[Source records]
* * * * *

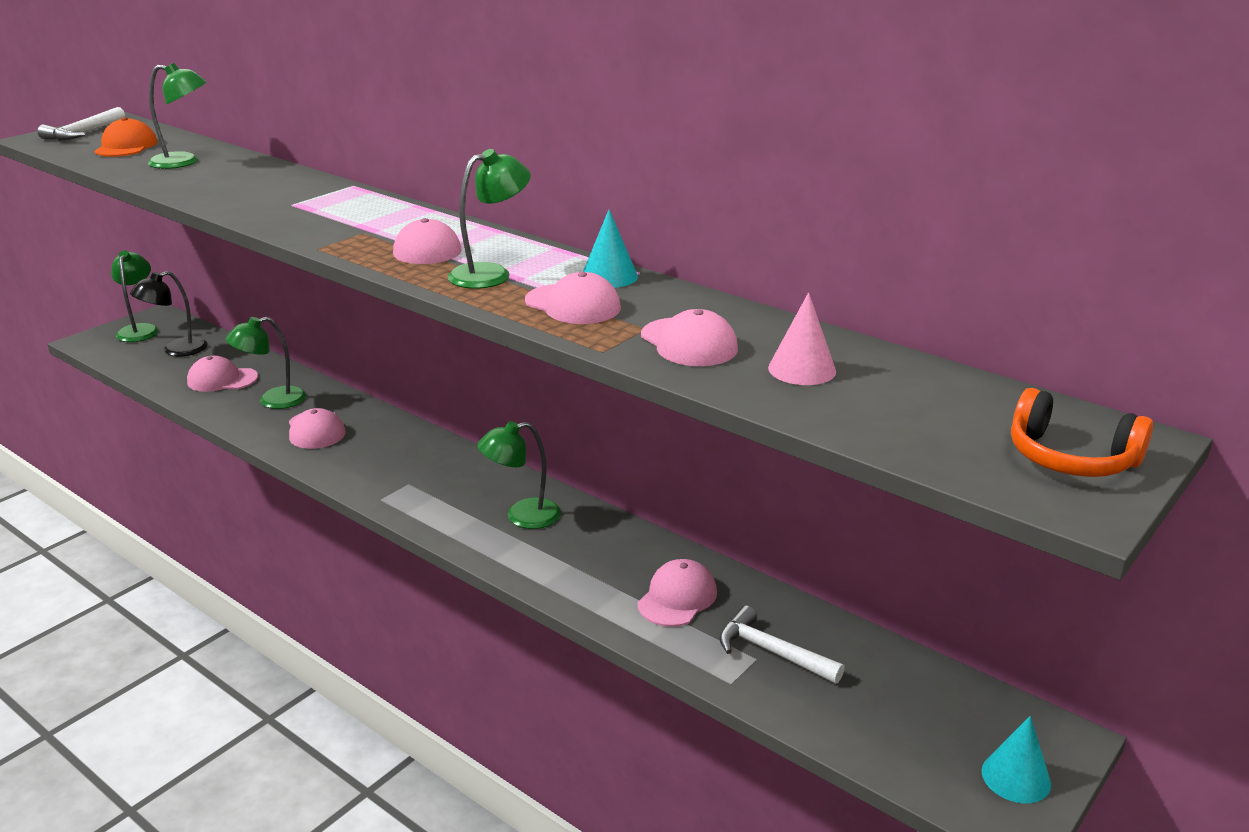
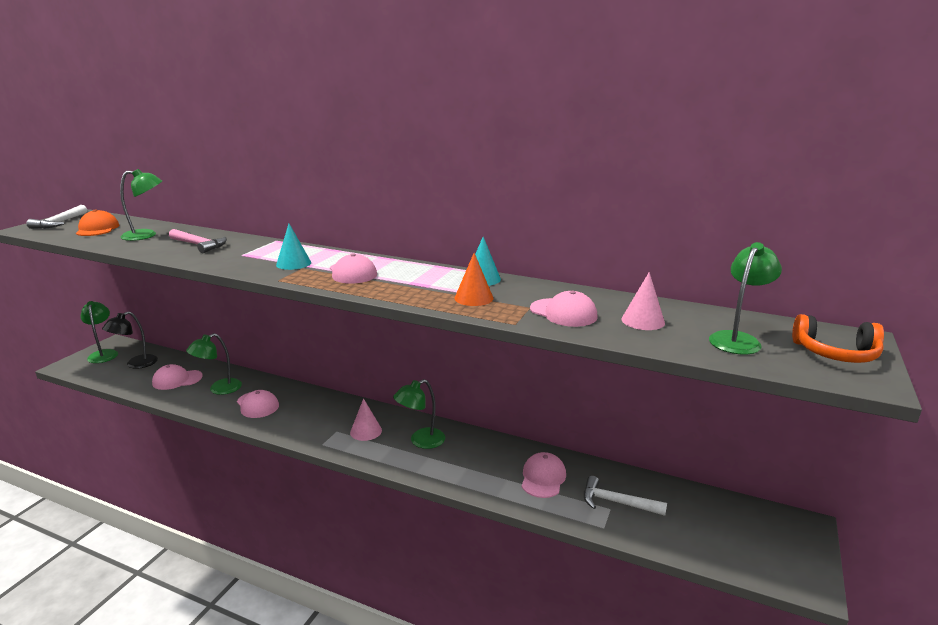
camera: 15 degrees left, 5 degrees down
(244, 184) = (199, 245): none -> pink hammer
(449, 490) = (366, 431): none -> pink cone
(491, 274) = (407, 284): green lamp -> green lamp (738, 339)
(573, 305) = (473, 298): pink cap -> orange cone
(1016, 777) = (795, 554): turquoise cone -> turquoise cone (293, 263)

* * * * *

Problem requirements: From the line containing "(573, 305) = (473, 298): pink" through the last line of the records, output each line exactly and nothing more.

Task answer:
(573, 305) = (473, 298): pink cap -> orange cone
(1016, 777) = (795, 554): turquoise cone -> turquoise cone (293, 263)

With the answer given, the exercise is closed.